⟨
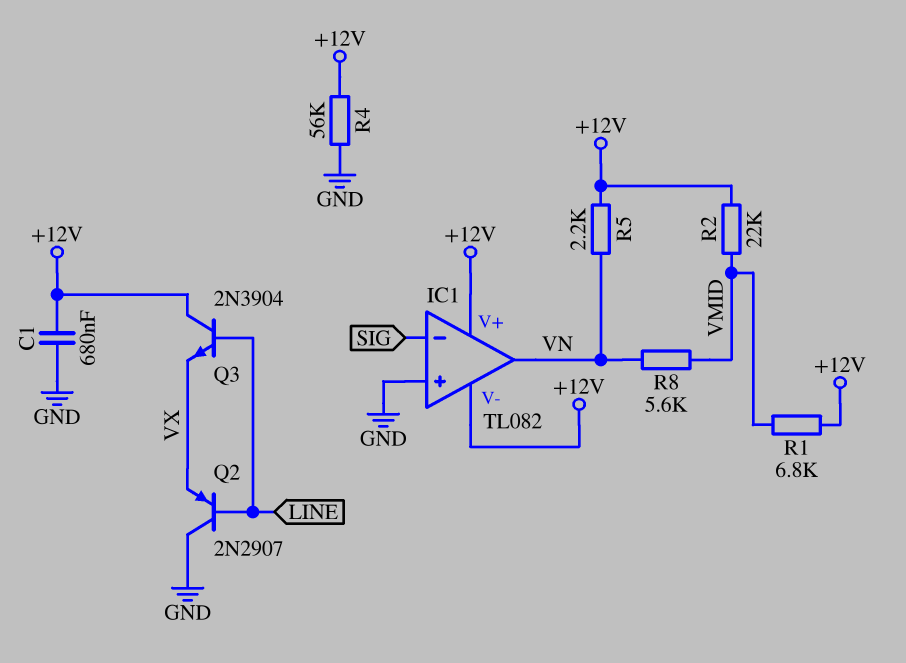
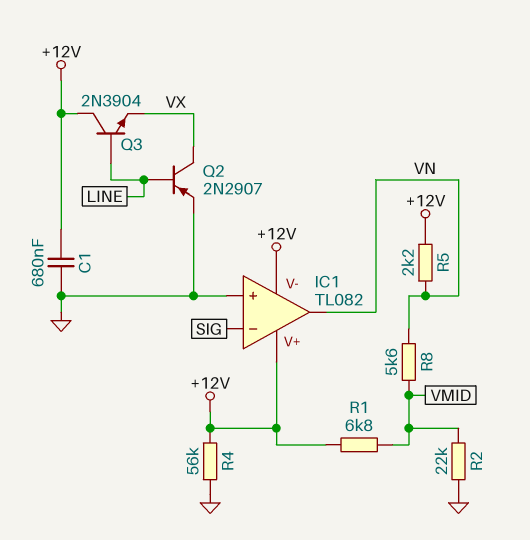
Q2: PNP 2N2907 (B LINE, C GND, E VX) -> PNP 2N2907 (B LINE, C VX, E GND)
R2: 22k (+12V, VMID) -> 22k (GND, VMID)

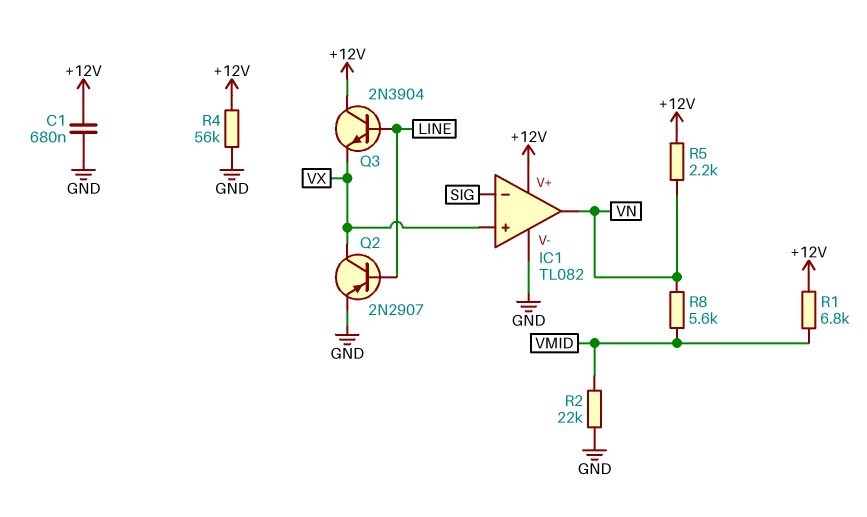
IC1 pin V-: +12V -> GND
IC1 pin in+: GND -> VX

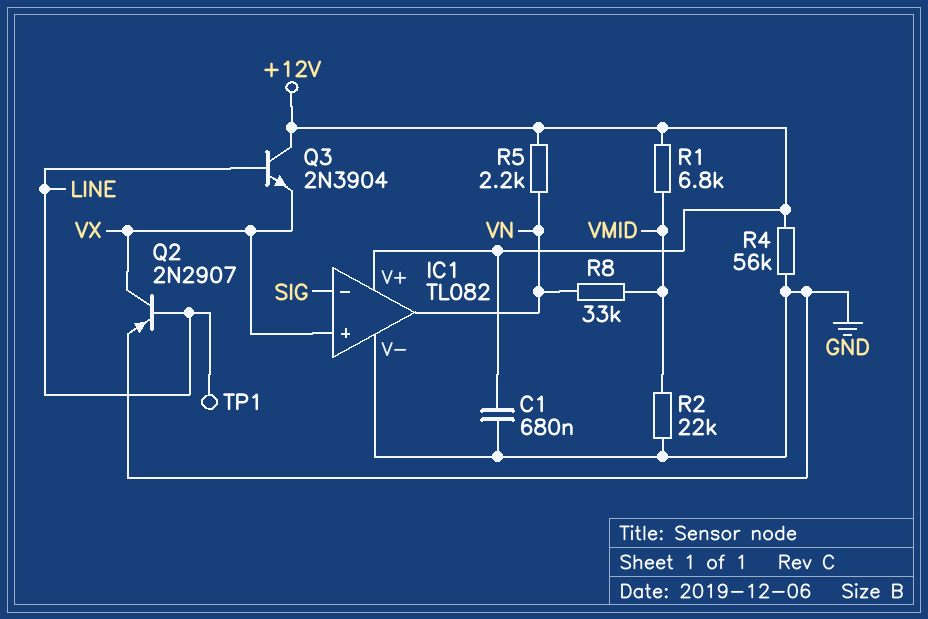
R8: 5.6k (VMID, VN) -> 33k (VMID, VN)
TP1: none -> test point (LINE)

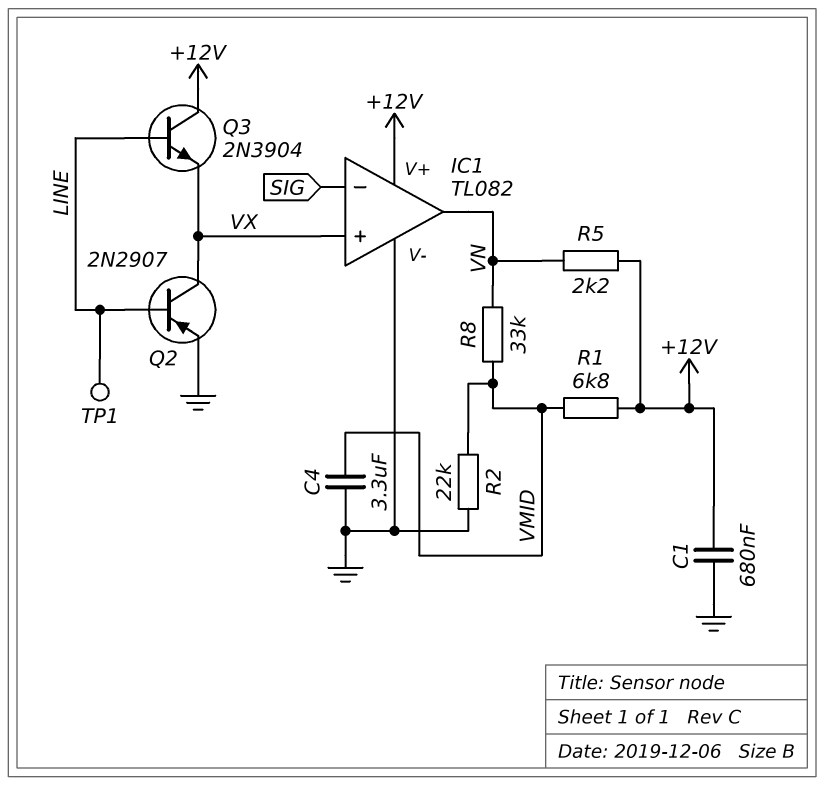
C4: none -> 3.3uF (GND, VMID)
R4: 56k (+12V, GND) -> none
⟩
I would like the lines from the one with "TP1: none -> test point (LINE)" through the last line of the data above retyped exactly, with pictures left out, please.

TP1: none -> test point (LINE)

C4: none -> 3.3uF (GND, VMID)
R4: 56k (+12V, GND) -> none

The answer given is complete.